> DONNÉES DE L'EXERCICE
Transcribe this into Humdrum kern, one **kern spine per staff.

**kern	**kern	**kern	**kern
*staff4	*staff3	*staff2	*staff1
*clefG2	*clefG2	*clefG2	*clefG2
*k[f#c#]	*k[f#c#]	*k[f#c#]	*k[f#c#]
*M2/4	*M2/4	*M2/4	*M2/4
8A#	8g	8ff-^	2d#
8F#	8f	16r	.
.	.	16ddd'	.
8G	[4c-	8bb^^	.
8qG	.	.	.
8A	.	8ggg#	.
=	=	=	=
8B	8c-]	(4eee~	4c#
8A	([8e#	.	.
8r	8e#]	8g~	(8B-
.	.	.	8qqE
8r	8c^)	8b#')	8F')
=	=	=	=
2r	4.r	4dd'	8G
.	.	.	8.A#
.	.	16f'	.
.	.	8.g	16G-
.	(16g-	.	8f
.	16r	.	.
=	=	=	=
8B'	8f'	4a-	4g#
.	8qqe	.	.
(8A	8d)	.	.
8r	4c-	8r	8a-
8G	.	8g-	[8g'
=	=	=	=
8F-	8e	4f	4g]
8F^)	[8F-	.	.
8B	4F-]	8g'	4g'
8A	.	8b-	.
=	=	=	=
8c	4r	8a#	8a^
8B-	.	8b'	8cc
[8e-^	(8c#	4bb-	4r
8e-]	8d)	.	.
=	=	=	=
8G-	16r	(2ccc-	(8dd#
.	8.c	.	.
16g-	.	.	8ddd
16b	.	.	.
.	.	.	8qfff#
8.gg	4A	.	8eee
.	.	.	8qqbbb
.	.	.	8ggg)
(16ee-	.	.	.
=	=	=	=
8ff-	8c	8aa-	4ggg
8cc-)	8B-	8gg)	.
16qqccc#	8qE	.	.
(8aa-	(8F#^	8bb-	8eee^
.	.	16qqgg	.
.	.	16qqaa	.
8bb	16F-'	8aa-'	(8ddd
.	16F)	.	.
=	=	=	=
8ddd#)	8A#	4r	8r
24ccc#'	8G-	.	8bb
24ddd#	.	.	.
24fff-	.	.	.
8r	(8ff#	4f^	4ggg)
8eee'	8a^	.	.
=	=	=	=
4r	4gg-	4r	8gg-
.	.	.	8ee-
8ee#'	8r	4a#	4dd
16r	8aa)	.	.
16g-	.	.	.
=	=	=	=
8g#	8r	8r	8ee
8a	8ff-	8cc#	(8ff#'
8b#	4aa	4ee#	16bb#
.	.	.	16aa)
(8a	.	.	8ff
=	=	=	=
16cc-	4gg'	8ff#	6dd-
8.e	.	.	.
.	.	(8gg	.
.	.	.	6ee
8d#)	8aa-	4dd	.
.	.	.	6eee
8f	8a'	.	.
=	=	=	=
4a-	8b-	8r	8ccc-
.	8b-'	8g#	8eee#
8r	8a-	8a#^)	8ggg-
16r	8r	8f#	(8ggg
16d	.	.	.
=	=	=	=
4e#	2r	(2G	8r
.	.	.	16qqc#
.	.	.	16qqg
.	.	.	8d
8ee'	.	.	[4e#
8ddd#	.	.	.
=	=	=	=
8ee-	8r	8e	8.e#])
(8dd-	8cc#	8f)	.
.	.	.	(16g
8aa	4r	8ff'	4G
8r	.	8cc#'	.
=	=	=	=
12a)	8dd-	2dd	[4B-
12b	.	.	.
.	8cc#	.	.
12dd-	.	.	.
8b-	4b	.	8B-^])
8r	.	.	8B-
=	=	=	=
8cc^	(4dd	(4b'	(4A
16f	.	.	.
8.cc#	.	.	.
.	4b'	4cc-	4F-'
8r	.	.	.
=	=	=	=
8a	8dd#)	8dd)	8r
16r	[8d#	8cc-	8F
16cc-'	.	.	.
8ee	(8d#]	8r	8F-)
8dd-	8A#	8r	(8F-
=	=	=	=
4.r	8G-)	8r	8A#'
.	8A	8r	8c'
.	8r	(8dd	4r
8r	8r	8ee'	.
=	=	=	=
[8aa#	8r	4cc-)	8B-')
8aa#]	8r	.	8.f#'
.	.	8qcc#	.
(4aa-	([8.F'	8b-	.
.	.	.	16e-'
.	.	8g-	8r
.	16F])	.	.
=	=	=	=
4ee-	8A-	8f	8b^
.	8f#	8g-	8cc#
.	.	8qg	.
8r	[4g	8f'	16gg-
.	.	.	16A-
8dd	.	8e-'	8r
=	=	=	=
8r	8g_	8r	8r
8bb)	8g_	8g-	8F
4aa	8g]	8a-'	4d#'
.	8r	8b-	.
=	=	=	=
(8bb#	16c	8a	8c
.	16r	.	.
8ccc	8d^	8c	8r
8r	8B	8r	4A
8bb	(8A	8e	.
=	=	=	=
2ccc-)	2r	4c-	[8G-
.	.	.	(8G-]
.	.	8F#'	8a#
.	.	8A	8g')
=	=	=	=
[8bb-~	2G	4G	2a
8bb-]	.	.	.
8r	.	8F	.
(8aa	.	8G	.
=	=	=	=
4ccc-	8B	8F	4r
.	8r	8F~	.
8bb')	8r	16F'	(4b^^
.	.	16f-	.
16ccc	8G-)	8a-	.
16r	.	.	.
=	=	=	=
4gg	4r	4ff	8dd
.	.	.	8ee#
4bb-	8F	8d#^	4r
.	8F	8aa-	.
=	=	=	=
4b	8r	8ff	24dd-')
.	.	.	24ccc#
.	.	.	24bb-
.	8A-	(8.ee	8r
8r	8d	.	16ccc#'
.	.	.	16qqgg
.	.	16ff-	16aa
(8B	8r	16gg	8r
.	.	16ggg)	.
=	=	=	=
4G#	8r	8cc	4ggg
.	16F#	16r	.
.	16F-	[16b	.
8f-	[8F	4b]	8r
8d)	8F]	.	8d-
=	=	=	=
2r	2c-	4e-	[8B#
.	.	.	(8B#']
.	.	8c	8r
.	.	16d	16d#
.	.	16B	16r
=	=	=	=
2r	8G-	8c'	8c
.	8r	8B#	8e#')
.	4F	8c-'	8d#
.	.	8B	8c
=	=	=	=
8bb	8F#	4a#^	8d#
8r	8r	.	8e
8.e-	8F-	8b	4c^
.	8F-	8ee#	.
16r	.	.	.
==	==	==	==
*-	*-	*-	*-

> LA CONSIGNE
Relevez toutes les lignes ci-dessus où figure la chaîne « kern », puis recopiez-les telles quelles.

> LE RÉSULTAT
Transcribe this into Humdrum kern, one **kern spine per staff.
**kern	**kern	**kern	**kern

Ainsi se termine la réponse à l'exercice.